§ **WHAT IS REQUIRED**
Exactly as written, give again the line with "RING [394, 224]" and all subsequent lines through the end of the records.

+ + +

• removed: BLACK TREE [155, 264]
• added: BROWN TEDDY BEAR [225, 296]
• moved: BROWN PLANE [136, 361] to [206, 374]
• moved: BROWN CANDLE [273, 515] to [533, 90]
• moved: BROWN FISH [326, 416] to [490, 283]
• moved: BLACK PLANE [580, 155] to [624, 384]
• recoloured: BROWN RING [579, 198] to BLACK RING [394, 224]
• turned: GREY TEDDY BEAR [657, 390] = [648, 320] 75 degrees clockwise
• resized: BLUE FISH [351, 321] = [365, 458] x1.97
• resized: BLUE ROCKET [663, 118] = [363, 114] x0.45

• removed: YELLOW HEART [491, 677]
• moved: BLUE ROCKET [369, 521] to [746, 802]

+ + +

§ **OUTPUT OF THE EXERCISE**
• recoloured: BROWN RING [579, 198] to BLACK RING [394, 224]
• turned: GREY TEDDY BEAR [657, 390] = [648, 320] 75 degrees clockwise
• resized: BLUE FISH [351, 321] = [365, 458] x1.97
• resized: BLUE ROCKET [663, 118] = [363, 114] x0.45

• removed: YELLOW HEART [491, 677]
• moved: BLUE ROCKET [369, 521] to [746, 802]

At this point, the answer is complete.